» **AVAILABLE DATA**:
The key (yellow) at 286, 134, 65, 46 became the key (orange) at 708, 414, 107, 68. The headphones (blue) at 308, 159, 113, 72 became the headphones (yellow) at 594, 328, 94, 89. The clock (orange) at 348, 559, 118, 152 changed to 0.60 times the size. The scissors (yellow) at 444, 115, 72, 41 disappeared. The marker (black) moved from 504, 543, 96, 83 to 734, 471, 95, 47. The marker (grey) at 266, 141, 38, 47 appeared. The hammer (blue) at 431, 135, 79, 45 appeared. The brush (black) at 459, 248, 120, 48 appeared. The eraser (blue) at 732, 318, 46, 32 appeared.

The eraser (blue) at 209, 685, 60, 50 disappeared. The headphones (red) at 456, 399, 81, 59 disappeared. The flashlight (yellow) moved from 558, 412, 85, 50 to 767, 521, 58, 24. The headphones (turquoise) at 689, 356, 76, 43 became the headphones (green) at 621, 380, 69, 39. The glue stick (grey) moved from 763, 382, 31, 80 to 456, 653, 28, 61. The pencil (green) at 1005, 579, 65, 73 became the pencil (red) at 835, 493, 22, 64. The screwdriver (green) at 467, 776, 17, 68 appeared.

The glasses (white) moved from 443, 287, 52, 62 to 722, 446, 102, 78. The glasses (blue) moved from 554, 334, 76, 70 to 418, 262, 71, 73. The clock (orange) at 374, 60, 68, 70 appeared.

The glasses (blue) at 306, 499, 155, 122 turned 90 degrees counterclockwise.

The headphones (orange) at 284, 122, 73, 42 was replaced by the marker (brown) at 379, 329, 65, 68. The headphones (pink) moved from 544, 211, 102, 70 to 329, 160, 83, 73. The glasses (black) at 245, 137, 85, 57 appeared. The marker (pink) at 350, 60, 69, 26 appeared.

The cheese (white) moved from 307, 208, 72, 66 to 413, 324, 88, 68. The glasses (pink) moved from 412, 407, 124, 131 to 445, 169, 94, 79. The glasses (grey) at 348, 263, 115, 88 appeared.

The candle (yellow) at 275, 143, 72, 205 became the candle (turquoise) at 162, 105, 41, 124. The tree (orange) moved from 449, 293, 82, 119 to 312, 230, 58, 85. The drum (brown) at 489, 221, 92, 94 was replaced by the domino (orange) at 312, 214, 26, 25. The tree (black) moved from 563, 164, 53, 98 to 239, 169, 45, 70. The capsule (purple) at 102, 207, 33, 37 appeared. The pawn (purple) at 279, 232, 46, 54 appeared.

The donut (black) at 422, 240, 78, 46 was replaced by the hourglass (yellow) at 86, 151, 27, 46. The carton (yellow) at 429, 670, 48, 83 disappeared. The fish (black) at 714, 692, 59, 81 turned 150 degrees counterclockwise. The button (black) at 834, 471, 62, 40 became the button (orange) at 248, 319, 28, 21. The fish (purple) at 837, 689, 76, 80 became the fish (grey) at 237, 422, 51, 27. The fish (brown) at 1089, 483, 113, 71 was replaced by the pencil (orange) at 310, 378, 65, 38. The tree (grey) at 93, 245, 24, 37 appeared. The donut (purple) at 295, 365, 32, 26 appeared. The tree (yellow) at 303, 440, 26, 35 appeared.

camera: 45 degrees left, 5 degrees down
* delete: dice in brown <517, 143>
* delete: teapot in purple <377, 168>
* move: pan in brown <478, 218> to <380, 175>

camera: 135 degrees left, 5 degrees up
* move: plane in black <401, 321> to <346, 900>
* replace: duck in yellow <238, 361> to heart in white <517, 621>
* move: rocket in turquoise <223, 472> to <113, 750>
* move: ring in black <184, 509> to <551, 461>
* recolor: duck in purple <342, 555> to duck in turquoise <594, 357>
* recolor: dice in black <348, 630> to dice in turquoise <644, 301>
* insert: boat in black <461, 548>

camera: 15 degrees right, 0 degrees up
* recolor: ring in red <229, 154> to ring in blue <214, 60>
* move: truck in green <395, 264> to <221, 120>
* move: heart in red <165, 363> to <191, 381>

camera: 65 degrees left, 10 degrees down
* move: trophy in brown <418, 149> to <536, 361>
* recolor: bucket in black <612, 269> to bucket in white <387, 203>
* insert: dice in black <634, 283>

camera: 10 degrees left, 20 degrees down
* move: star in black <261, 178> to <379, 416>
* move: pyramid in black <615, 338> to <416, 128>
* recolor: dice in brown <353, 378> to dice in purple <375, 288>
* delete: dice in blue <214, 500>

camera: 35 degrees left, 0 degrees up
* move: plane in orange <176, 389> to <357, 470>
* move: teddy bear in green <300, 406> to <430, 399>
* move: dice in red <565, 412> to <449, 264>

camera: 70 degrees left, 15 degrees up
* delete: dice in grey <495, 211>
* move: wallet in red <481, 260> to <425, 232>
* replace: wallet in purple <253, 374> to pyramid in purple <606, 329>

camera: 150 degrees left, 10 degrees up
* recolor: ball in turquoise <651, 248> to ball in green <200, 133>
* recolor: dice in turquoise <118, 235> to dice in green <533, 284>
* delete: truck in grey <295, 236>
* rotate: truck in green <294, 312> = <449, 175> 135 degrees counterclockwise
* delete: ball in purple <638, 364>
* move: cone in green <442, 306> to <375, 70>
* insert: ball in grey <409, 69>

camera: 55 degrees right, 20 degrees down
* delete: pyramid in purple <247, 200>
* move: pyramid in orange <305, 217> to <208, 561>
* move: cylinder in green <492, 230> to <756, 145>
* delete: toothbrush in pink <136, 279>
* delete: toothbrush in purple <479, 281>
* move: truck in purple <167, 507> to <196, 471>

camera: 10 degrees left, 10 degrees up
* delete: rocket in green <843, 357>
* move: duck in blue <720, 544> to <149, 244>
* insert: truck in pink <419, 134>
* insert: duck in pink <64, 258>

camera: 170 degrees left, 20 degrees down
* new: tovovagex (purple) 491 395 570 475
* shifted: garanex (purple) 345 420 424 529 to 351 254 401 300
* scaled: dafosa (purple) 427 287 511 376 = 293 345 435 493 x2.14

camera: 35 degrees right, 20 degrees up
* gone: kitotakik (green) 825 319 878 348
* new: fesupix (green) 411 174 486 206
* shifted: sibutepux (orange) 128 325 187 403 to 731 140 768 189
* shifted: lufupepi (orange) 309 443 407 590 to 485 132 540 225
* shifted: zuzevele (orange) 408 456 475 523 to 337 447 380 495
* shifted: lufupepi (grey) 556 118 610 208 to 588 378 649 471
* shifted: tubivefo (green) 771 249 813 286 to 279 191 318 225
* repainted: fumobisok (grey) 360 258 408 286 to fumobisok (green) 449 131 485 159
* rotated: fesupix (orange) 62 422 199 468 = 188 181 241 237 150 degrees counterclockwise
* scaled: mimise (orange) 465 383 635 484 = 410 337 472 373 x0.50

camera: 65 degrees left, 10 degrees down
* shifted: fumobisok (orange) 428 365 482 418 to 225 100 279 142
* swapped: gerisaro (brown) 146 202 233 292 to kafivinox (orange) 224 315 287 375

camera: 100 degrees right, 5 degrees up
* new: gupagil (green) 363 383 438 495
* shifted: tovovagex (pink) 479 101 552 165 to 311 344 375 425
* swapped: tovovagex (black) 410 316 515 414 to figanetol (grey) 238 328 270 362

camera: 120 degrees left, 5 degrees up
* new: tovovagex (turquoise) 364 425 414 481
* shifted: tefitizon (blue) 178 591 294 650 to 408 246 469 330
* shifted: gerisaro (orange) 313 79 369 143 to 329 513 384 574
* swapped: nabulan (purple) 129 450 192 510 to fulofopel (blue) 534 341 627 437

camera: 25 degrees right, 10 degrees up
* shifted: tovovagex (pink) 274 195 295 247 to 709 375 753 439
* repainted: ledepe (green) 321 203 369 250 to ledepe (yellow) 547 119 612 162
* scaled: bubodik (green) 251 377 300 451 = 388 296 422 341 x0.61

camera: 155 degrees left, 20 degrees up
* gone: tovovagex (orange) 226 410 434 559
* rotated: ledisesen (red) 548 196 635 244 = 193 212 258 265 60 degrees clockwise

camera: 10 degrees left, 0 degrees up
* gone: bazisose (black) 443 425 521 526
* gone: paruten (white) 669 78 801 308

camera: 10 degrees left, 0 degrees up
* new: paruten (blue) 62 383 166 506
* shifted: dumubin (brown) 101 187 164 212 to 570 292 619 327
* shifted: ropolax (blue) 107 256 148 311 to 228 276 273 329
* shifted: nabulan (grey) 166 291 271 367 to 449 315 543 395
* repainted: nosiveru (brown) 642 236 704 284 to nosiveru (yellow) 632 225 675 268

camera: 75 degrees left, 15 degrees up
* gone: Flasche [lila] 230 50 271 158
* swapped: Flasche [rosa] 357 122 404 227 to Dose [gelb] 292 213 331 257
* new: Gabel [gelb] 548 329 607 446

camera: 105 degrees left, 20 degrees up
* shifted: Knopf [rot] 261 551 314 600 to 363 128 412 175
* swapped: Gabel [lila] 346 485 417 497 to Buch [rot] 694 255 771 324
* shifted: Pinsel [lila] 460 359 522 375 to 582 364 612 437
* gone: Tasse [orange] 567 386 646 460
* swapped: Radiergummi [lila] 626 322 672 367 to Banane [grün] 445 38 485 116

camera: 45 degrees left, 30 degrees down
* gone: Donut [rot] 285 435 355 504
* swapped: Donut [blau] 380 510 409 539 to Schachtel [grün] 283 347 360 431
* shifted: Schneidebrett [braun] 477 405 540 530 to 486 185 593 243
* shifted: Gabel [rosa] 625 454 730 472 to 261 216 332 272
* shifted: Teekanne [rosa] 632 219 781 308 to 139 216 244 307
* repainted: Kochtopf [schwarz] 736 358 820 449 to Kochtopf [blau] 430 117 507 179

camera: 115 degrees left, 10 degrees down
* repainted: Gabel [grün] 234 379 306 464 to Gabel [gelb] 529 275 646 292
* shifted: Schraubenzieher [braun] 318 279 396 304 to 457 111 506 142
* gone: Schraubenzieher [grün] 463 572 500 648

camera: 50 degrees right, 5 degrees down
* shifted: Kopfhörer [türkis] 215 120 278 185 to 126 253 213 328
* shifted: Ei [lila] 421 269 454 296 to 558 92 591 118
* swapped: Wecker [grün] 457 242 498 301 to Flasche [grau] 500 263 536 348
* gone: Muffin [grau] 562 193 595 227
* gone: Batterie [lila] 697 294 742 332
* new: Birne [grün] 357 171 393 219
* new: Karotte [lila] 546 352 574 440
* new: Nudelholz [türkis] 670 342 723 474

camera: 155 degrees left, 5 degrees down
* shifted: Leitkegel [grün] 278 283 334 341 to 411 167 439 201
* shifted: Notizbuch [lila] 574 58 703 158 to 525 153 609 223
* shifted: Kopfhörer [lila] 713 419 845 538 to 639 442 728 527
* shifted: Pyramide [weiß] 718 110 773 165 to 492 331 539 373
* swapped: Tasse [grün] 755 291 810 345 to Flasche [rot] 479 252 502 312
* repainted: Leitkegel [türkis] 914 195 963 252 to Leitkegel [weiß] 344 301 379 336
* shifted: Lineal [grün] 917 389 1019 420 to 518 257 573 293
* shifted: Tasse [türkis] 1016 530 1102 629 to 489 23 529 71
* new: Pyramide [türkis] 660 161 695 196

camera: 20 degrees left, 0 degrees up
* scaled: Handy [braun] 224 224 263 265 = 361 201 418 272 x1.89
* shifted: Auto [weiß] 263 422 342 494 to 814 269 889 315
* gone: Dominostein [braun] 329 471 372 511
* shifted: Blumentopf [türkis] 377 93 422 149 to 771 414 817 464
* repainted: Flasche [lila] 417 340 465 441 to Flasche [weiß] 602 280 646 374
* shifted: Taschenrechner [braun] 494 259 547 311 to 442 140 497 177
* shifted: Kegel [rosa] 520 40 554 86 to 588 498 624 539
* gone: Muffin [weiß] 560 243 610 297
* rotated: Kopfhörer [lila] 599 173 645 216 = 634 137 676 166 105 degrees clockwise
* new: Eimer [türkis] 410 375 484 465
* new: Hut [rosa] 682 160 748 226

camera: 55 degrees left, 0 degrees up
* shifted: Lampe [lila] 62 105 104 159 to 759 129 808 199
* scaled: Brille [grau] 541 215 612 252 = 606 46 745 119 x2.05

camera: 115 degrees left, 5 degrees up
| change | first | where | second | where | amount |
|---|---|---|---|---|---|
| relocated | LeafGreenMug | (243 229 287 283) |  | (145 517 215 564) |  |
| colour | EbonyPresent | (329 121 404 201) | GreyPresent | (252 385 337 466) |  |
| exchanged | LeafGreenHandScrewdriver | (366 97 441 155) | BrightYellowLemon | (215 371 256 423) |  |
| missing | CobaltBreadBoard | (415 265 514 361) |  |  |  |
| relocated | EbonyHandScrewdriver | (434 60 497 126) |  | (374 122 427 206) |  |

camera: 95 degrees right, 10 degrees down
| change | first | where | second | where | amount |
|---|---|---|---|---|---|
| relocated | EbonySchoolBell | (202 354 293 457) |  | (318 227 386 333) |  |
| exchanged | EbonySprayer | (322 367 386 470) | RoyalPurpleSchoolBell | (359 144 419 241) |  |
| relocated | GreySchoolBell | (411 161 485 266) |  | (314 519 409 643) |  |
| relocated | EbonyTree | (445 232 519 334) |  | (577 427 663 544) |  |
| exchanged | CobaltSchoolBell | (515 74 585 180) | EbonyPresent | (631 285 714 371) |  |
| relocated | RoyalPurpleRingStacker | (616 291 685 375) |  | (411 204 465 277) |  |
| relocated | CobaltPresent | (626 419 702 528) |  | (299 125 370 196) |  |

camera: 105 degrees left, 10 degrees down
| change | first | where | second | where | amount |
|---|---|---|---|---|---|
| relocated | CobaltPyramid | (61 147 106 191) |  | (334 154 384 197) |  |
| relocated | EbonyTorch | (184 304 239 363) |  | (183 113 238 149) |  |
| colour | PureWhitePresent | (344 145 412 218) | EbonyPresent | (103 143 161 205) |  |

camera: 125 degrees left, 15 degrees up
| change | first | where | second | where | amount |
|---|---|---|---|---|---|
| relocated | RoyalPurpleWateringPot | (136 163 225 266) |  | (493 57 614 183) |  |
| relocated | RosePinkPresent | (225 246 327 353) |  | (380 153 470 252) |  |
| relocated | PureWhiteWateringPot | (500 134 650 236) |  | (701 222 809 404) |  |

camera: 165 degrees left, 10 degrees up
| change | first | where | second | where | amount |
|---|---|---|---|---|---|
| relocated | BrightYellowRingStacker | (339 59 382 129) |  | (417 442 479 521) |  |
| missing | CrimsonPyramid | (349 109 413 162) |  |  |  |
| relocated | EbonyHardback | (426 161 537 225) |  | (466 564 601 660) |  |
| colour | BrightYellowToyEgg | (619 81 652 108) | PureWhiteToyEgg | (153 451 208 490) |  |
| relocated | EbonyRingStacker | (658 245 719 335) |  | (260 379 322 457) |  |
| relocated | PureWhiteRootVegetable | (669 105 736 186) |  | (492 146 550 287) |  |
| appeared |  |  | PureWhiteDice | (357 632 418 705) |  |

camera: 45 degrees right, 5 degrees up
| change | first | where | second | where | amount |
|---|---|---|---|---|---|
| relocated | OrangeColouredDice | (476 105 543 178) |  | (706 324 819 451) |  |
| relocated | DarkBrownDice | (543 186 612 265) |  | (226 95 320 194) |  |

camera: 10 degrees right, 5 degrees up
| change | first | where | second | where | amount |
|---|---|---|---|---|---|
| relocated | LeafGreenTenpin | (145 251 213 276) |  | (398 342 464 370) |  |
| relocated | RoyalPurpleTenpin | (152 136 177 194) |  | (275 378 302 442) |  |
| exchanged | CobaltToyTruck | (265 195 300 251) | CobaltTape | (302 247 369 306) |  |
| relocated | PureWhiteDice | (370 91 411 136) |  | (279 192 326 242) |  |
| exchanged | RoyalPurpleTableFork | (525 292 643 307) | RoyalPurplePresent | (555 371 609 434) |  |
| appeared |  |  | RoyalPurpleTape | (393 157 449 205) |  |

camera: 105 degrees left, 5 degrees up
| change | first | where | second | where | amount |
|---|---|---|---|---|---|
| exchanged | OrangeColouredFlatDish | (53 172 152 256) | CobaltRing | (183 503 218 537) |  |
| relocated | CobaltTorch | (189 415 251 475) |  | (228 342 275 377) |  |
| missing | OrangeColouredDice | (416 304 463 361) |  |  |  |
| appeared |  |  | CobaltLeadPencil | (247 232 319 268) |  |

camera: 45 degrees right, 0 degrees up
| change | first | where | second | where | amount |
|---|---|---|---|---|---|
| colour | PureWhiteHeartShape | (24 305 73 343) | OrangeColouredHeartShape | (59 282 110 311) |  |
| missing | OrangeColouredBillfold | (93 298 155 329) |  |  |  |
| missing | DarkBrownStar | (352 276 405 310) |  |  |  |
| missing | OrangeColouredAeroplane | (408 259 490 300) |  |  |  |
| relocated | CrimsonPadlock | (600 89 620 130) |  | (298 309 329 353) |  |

» **EXERCISE OBJECTIVE**:
In the listing above, find the line containing "colour | EbonyPresent" and the line containing "missing | CobaltBreadBoard". Output them and every line between, exactly, and nothing else.

» **EXPECTED ANSWER**:
| colour | EbonyPresent | (329 121 404 201) | GreyPresent | (252 385 337 466) |  |
| exchanged | LeafGreenHandScrewdriver | (366 97 441 155) | BrightYellowLemon | (215 371 256 423) |  |
| missing | CobaltBreadBoard | (415 265 514 361) |  |  |  |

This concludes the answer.